Records contained in a dataset:
────────────────────

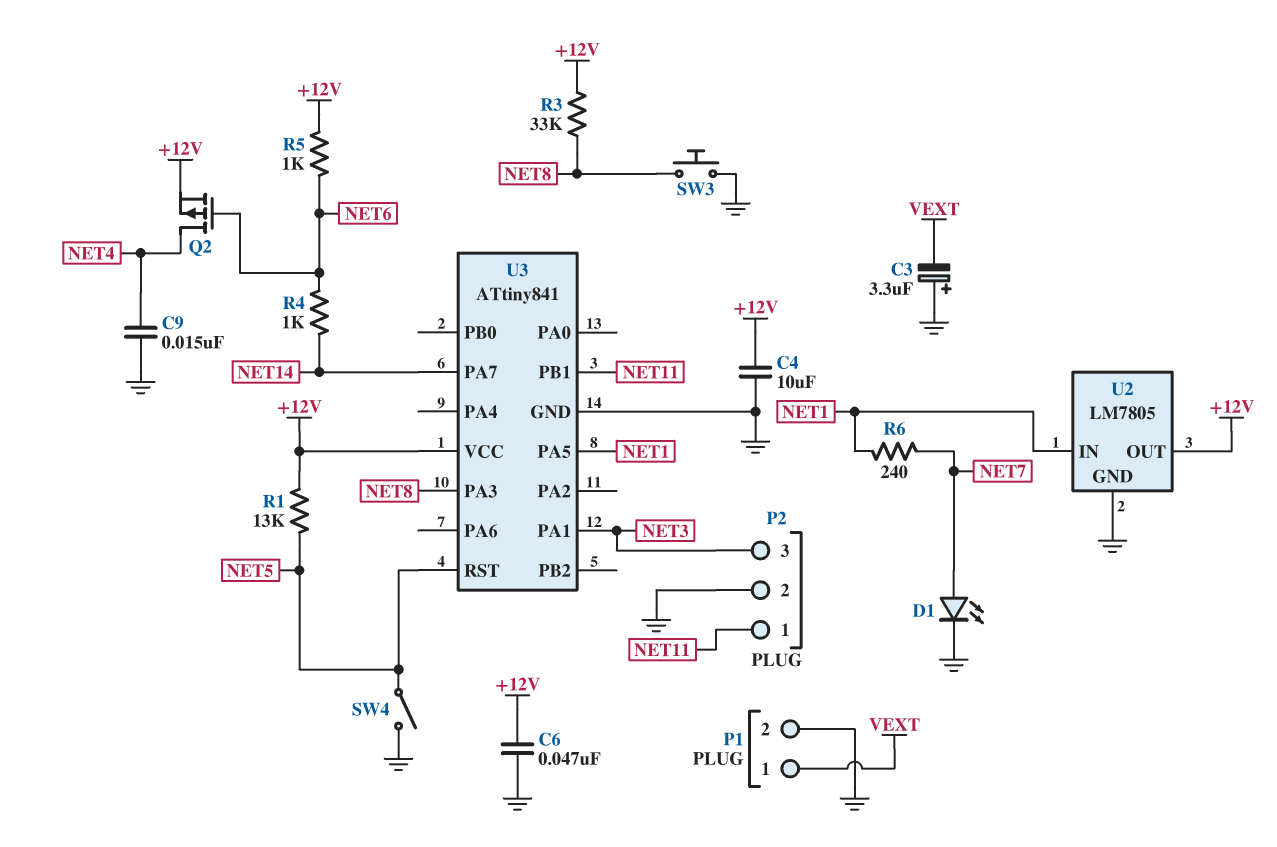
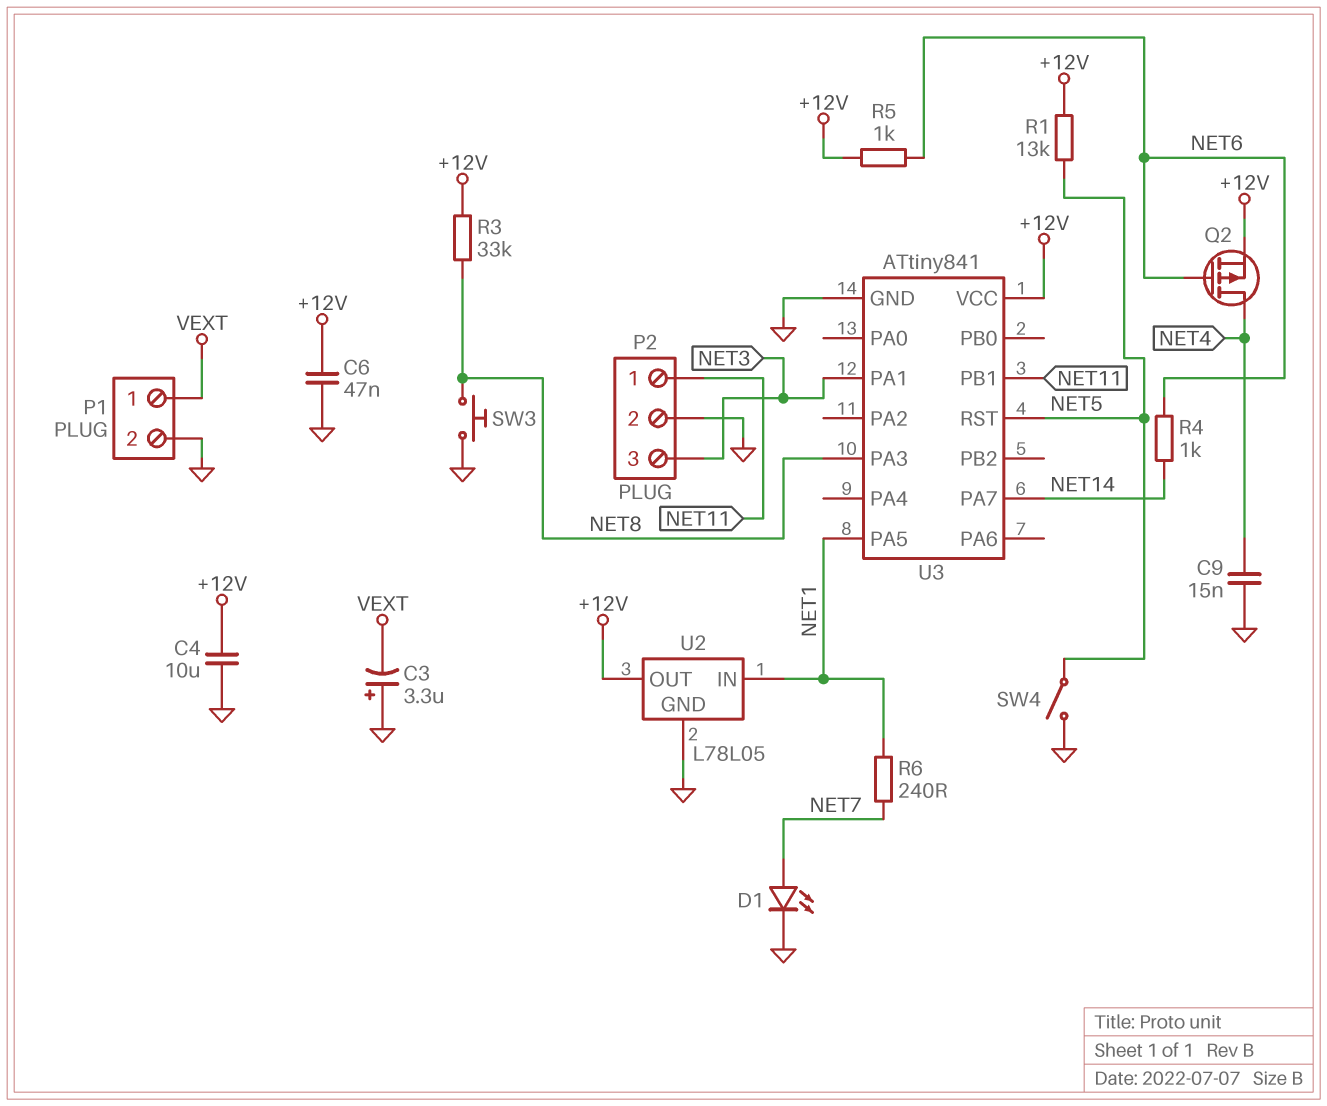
U2: LM7805 -> L78L05

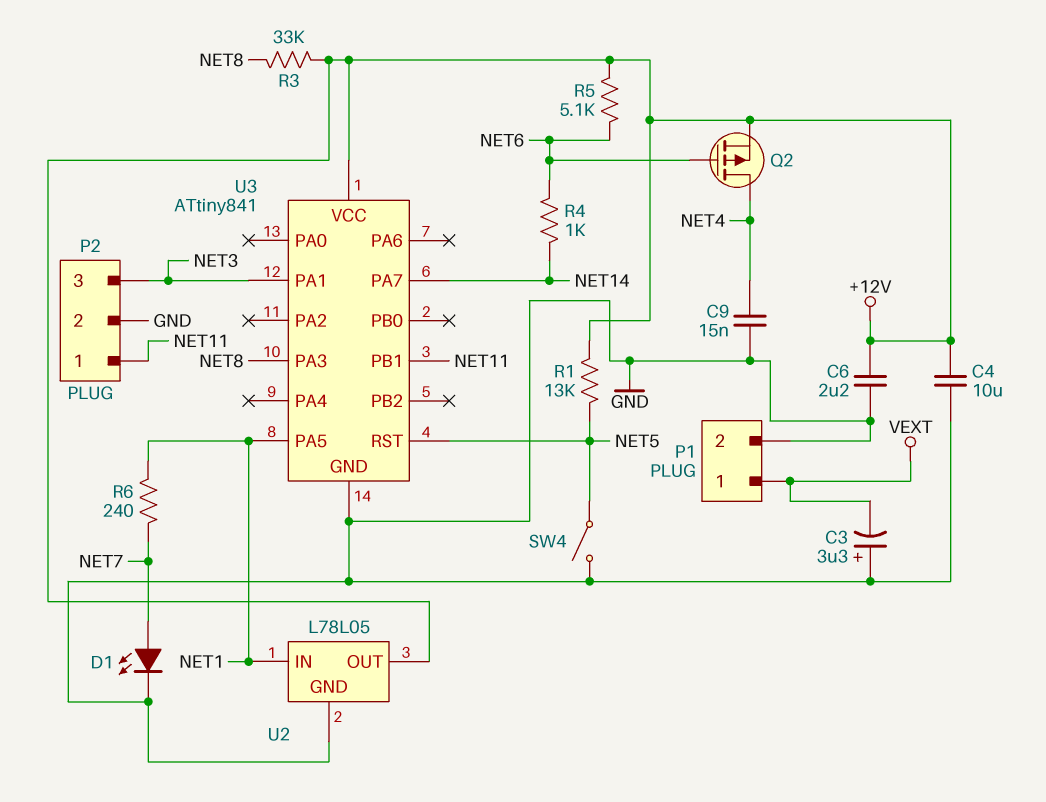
C6: 47nF (+12V, GND) -> 2.2uF (+12V, GND)
R5: 1k (+12V, NET6) -> 5.1k (+12V, NET6)
SW3: button (GND, NET8) -> none

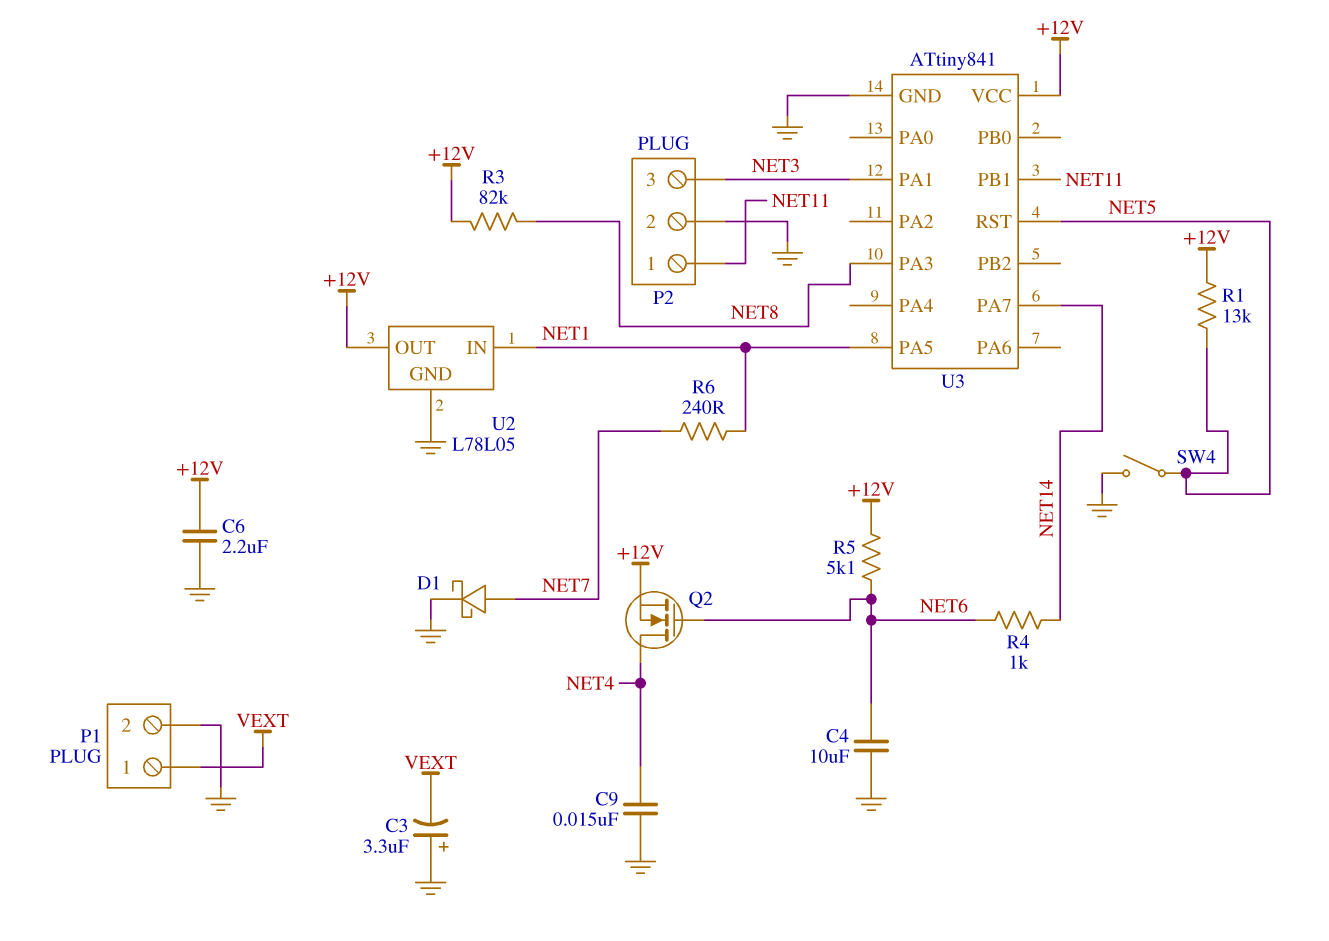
C4: 10uF (+12V, GND) -> 10uF (GND, NET6)
D1: LED (A NET7, K GND) -> schottky (A NET7, K GND)
Q2: PMOS (G NET6, D NET4, S +12V) -> NMOS (G NET6, D NET4, S +12V)
R3: 33k (+12V, NET8) -> 82k (+12V, NET8)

────────────────────

Leaving every picture out, output the data exactly as it stands.

— Answer section —
U2: LM7805 -> L78L05

C6: 47nF (+12V, GND) -> 2.2uF (+12V, GND)
R5: 1k (+12V, NET6) -> 5.1k (+12V, NET6)
SW3: button (GND, NET8) -> none

C4: 10uF (+12V, GND) -> 10uF (GND, NET6)
D1: LED (A NET7, K GND) -> schottky (A NET7, K GND)
Q2: PMOS (G NET6, D NET4, S +12V) -> NMOS (G NET6, D NET4, S +12V)
R3: 33k (+12V, NET8) -> 82k (+12V, NET8)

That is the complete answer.